(Records from a data source)
• • •
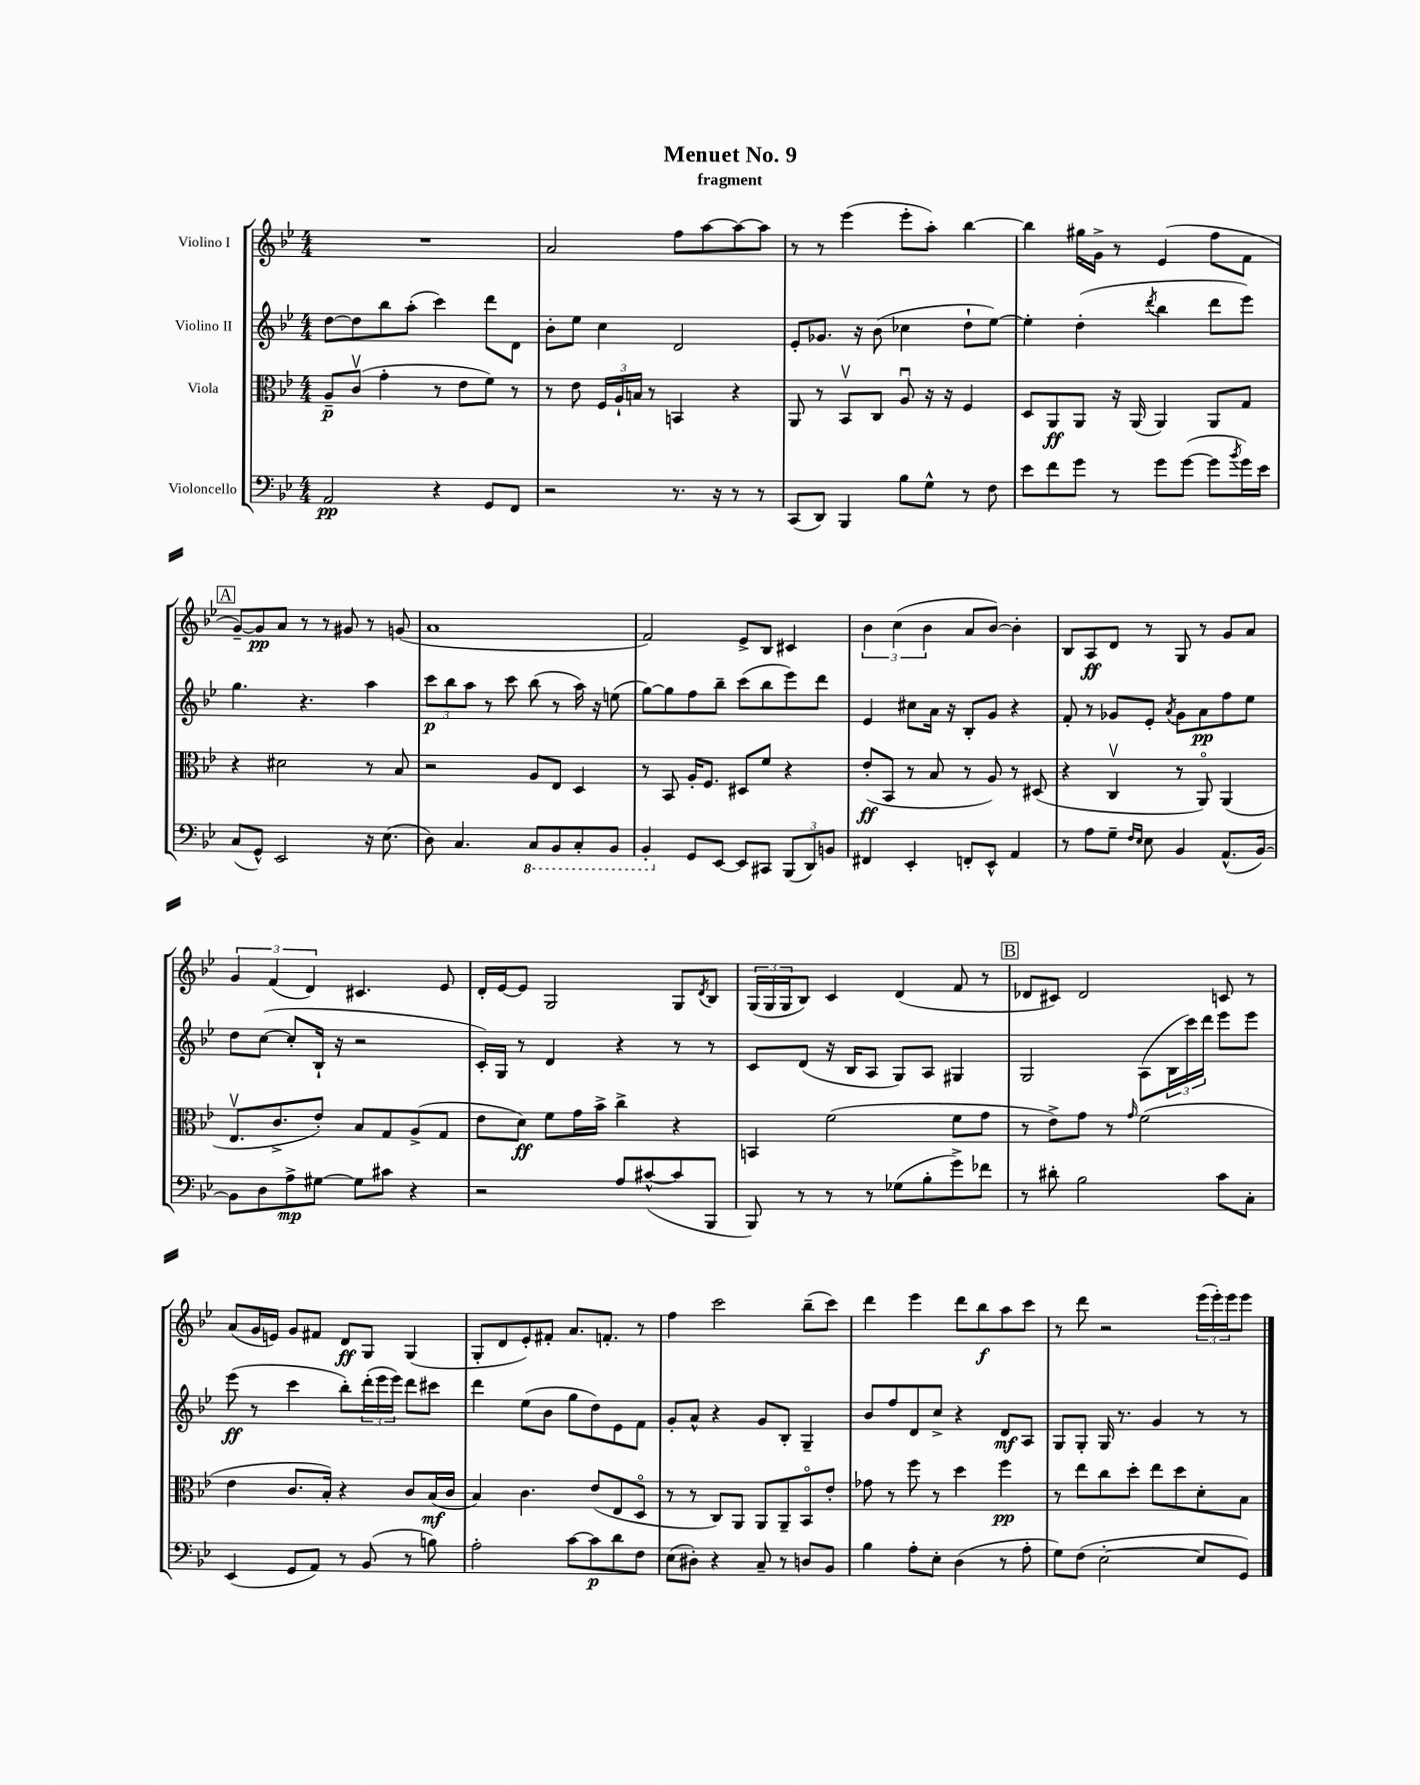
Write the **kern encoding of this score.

**kern	**kern	**kern	**kern
*staff4	*staff3	*staff2	*staff1
*clefF4	*clefC3	*clefG2	*clefG2
*k[b-e-]	*k[b-e-]	*k[b-e-]	*k[b-e-]
*M4/4	*M4/4	*M4/4	*M4/4
2AA	8A~	[8dd	1r
.	(8cv	8dd]	.
.	4g'	8bb-	.
.	.	(8aa'	.
4r	8r	4ccc)	.
.	8e-	.	.
8GG	8f)	8ddd	.
8FF	8r	8d	.
=	=	=	=
2r	8r	8b-'	2a
.	8e-	8ee-	.
.	24F	4cc	.
.	24A`	.	.
.	24B	.	.
.	8r	.	.
8.r	4BB	2d	8ff
.	.	.	[8aa
16r	.	.	.
8r	4r	.	8aa_
8r	.	.	8aa]
=	=	=	=
(8CC	8AA	8e-'	8r
8DD)	8r	8.g-	8r
4BBB-	8BB-v	.	(4eee-
.	.	16r	.
.	8C	(8b-	.
8B-	8Au	4cc-	8eee-'
8G^^	16r	.	8aa')
.	16r	.	.
8r	4F	8dd`	[4bb-
8F	.	[8ee-)	.
=	=	=	=
8e-	8D	4ee-']	4bb-]
8f	8AA	.	.
8g	8AA	(4dd'	16gg#
.	.	.	16g^
8r	16r	.	8r
.	(16AA	.	.
.	.	8qddd	.
8g	4AA)	4bb-	(4e-
([8g	.	.	.
8g]	8AA	8ddd	8ff
8qb-	.	.	.
16g)	8G	8eee-)	8f
16e-	.	.	.
=	=	=	=
(8C	4r	4.gg	[8g~)
8GG^^)	.	.	8g]
2EE-	2d#	.	8a
.	.	4.r	8r
.	.	.	8r
.	.	.	8g#
16r	8r	4aa	8r
(8.E-	.	.	.
.	8B-	.	(8g
=	=	=	=
8D)	2r	12ccc	1a
.	.	12bb-	.
4.C	.	.	.
.	.	12aa	.
.	.	8r	.
.	.	8ccc	.
8CC	8A	(8bb-	.
8BBB-	8E-	8r	.
8CC'	4D	16aa)	.
.	.	16r	.
8BBB-	.	(8ee	.
=	=	=	=
4BBB-'	8r	[8gg)	2f)
.	8BB-	8gg]	.
8GG	16A'	8ff	.
.	8.F	.	.
[8EE-	.	8bb-~	.
8EE-]	8D#	(8ccc	8e-^
8CC#	8f	8bb-	8B-
(12BBB-	4r	8eee-)	4c#
12DD)	.	.	.
.	.	8ddd	.
12BB	.	.	.
=	=	=	=
4FF#	(8e-'	4e-	6b-
.	8BB-	.	.
.	.	.	(6cc
4EE-'	8r	8cc#	.
.	.	.	6b-
.	8B-	16a	.
.	.	16r	.
8FF'	8r	8B-'	8a
8EE-^^	8A)	8g	[8b-)
4AA	8r	4r	4b-']
.	(8D#	.	.
=	=	=	=
8r	4r	8f'	8B-
8A	.	8r	8A
8G~	4Cv	8g-	8d
16qqF	.	.	.
16qqE-	.	.	.
8E-	.	8e-'	8r
.	.	8qa	.
4BB-	8r	8g-	8G
.	8AAo)	8a	8r
(8.AA^^	(4AA	8ff	8g
.	.	8ee-	8a
[16BB-)	.	.	.
=	=	=	=
8BB-]	8.E-v	8dd	6g
8D	.	([8cc	.
.	.	.	(6f
.	8.c^	.	.
8A^	.	8cc']	.
.	.	.	6d)
[8G#	8e-')	16B-`	.
.	.	16r	.
8G#]	8B-	2r	4.c#
8c#	8G	.	.
4r	(8A^	.	.
.	8G	.	8e-
=	=	=	=
2r	8e-	16c')	16d'
.	.	16G	[16e-
.	8d)	8r	8e-]
.	8f	4d	2G
.	16g	.	.
.	16b-^	.	.
8A	4cc^	4r	.
([8c#^^	.	.	.
8c#]	4r	8r	8G
.	.	.	8qd
8BBB-	.	8r	8B-
=	=	=	=
8BBB-)	4BB	8c	(24G
.	.	.	24G
.	.	.	24G
8r	.	(8d	8B-)
8r	(2f	16r	4c
.	.	16B-	.
8r	.	8A	.
(8G-	.	8G)	(4d
8B-'	.	8A	.
8g^)	8f	4G#	8f
8f-	8g	.	8r
=	=	=	=
8r	8r	2G	8d-
8d#'	8e-^)	.	8c#)
2B-	8g	.	2d-
.	8r	.	.
.	16qqg	.	.
.	(2f	(8A	.
.	.	24B-	.
.	.	24ccc)	.
.	.	24ddd	.
8c	.	8eee-	8c
8C'	.	8eee-	8r
=	=	=	=
(4EE-	4e-	(8eee-	(8a
.	.	8r	16g
.	.	.	16e)
8GG	8.c	4ccc	8g
8AA)	.	.	8f#
.	16B-')	.	.
8r	4r	8bb-')	8d
(8BB-	.	(24ddd'	8G
.	.	24eee-	.
.	.	24eee-)	.
8r	8c	8ddd	(4G
8B)	(16B-	8ccc#	.
.	16c	.	.
=	=	=	=
2A'	4B-)	4ddd	8G'
.	.	.	8d
.	4.c	(8ee-	8e-')
.	.	8b-	8f#'
[8c	.	8gg	8.a
8c]	(8e-	8dd)	.
.	.	.	8.f'
8d	8E-	8e-	.
8F	8Do	8f	8r
=	=	=	=
(8E-	8r	8g'	4ff
8D#')	8r	8a^^	.
4r	8C)	4r	2ccc
.	8AA	.	.
8C~	8AA	8g	.
8r	8AA~	8B-'	.
8D	8BB-o	4G~	(8bb-~
8BB-	8e-'	.	8ccc)
=	=	=	=
4B-	8g-	8b-	4ddd
.	8r	8ff	.
8A'	8ff	8d	4eee-
8E-'	8r	8cc^	.
(4D	4dd	4r	8ddd
.	.	.	8bb-
8r	4ff	8d	8aa
8A'	.	8A	8ccc
=	=	=	=
8G)	8r	8G	8r
(8F	8ee-	8G'	8ddd
[2E-'	8cc	16G	2r
.	.	8.r	.
.	8dd'	.	.
.	8ee-	4g	.
.	8dd	.	.
8E-]	8d'	8r	(24eee-
.	.	.	24eee-')
.	.	.	24eee-
8GG)	8B-	8r	8eee-
==	==	==	==
*-	*-	*-	*-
• • •
TASK INSTRUCTIONS:
Report how many of the lines above contain the string "kern". Give only the number.

TASK RESULT:
2